MATERIAL PROVIDED =
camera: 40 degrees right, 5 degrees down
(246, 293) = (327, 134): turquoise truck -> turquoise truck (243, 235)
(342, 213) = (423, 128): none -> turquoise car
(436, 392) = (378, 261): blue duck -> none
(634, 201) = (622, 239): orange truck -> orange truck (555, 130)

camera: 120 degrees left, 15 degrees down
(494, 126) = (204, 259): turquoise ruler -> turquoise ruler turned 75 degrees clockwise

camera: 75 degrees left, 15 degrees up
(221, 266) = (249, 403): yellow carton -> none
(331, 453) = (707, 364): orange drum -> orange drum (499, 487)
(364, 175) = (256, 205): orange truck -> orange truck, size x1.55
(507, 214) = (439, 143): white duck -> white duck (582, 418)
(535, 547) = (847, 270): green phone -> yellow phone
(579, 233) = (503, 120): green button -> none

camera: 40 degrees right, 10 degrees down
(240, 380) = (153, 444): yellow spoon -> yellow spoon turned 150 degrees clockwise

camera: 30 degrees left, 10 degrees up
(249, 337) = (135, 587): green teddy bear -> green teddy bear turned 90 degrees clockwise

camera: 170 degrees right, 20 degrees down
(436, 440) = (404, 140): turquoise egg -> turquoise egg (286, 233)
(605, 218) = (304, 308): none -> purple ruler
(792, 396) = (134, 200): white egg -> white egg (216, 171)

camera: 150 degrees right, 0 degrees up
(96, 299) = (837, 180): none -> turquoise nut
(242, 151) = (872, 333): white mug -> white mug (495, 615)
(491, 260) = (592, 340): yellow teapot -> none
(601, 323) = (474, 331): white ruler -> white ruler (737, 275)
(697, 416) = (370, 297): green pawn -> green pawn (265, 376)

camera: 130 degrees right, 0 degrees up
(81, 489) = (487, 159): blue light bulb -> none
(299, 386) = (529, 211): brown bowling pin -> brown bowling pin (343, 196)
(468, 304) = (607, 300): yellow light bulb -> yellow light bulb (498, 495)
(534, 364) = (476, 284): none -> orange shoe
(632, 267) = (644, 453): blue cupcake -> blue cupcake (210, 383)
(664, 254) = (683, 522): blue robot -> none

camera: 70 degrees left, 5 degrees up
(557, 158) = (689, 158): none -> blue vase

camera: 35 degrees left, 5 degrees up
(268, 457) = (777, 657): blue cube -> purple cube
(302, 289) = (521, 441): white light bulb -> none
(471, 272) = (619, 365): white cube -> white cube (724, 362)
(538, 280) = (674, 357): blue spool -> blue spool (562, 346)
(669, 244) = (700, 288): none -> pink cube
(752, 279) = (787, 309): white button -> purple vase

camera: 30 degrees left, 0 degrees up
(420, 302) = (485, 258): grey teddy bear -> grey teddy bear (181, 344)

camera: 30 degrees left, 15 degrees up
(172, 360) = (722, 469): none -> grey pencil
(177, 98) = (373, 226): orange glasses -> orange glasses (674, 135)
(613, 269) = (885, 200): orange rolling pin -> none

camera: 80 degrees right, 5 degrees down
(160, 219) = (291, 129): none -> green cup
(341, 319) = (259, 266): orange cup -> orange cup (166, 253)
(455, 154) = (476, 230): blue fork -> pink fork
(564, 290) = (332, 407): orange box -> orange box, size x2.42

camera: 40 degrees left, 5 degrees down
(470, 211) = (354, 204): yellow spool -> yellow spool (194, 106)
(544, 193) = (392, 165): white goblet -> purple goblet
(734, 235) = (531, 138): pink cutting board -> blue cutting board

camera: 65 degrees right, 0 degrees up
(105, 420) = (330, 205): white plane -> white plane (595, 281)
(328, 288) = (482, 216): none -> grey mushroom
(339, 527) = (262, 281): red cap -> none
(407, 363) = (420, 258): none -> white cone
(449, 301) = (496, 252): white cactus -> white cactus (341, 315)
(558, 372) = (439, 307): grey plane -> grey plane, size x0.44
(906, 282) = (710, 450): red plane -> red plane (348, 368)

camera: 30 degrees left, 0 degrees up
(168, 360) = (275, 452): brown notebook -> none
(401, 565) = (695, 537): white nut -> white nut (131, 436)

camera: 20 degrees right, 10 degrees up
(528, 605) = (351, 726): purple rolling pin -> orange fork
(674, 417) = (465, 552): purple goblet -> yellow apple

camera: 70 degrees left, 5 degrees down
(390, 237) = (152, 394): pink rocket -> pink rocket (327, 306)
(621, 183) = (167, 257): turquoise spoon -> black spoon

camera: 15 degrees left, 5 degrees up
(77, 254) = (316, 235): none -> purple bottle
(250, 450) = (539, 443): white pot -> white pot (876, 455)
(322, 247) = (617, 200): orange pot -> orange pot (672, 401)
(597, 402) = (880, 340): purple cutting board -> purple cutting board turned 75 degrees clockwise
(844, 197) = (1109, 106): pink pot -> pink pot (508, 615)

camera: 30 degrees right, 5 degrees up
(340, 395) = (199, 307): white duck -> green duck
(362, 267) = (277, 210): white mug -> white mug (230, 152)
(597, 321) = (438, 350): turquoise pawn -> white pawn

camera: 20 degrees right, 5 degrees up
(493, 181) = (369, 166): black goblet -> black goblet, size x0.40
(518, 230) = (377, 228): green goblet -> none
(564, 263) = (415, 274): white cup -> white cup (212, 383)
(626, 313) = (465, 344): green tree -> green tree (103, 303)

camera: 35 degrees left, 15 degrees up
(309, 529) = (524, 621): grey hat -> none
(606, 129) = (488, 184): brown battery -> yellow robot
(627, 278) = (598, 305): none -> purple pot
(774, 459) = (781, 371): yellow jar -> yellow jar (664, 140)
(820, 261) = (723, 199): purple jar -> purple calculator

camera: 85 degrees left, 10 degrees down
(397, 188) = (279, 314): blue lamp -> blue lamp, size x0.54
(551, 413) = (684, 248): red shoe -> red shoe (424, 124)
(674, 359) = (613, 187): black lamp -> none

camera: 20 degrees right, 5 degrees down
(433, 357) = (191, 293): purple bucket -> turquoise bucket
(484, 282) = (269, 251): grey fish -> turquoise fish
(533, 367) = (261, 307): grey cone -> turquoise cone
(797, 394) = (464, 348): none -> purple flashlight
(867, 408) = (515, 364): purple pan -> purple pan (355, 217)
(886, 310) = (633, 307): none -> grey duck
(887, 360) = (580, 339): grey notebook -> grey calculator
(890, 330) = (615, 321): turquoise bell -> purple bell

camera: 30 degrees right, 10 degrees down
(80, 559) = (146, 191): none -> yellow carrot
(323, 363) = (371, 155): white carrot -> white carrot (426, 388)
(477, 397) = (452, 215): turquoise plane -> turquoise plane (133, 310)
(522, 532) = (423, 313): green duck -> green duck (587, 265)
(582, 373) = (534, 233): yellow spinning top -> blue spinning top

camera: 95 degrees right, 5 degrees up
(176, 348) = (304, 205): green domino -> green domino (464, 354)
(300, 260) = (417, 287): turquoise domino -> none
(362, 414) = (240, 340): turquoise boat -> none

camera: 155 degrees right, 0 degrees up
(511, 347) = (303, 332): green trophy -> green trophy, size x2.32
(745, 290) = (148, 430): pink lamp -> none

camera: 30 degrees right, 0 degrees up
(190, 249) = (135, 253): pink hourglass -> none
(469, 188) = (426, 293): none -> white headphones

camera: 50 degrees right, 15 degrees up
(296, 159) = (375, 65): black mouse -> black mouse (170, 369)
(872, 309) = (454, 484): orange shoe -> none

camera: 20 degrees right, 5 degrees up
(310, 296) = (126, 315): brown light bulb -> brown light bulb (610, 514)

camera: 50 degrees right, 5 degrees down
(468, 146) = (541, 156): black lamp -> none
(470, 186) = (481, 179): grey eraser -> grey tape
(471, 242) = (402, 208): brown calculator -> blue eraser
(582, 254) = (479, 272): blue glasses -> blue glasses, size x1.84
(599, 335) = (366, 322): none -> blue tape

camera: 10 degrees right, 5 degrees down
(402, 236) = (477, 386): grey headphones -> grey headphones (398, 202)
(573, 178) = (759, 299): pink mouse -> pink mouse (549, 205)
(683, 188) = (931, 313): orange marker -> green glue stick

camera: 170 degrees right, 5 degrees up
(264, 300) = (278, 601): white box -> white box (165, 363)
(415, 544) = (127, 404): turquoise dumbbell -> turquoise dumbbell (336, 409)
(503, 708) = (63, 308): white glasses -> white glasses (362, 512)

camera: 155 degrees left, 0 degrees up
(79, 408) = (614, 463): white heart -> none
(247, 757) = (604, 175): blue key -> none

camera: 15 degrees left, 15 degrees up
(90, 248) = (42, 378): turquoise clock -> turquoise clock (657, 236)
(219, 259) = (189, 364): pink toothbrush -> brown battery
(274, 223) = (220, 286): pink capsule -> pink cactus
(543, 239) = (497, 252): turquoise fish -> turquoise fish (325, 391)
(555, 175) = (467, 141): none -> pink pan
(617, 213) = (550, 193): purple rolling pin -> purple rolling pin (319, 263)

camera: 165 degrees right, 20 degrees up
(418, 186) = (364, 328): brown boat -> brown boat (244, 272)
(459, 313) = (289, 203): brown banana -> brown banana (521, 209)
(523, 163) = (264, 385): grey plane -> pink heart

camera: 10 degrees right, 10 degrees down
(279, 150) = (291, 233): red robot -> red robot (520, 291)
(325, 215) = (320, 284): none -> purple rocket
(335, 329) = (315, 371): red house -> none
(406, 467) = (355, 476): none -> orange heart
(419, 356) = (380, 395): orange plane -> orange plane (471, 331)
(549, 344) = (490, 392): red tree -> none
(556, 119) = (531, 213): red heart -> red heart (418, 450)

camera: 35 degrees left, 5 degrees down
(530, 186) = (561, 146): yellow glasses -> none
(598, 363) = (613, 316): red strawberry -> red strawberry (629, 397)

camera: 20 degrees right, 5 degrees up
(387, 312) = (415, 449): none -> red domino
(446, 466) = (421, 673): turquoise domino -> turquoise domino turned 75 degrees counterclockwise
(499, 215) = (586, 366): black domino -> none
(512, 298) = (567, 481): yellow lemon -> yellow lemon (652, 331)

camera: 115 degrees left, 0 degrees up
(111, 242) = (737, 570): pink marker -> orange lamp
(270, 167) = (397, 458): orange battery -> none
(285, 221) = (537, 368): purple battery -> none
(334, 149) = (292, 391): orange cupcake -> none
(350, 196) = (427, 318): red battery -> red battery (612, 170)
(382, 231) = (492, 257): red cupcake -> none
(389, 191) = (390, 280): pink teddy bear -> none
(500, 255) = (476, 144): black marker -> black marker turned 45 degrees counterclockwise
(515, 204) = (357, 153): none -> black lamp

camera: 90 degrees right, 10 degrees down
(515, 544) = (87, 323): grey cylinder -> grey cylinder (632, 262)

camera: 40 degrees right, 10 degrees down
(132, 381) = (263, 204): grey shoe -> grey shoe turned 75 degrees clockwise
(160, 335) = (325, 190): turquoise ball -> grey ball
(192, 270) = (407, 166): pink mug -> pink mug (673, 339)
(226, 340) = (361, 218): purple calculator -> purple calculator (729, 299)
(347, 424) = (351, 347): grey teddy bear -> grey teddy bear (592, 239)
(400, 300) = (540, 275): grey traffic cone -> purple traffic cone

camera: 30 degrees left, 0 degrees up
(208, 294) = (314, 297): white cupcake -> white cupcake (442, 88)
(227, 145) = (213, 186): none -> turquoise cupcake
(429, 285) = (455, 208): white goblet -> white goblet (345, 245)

EXERCISE INSTRUCTIONS =
Look through the entries above and quote exactly the lines from the line with "(491, 260) = (592, 340): yellow" to the line with "(534, 364) = (476, 284): none -> orange shoe", counting both of those lines.

RESPONSE BELOW =
(491, 260) = (592, 340): yellow teapot -> none
(601, 323) = (474, 331): white ruler -> white ruler (737, 275)
(697, 416) = (370, 297): green pawn -> green pawn (265, 376)

camera: 130 degrees right, 0 degrees up
(81, 489) = (487, 159): blue light bulb -> none
(299, 386) = (529, 211): brown bowling pin -> brown bowling pin (343, 196)
(468, 304) = (607, 300): yellow light bulb -> yellow light bulb (498, 495)
(534, 364) = (476, 284): none -> orange shoe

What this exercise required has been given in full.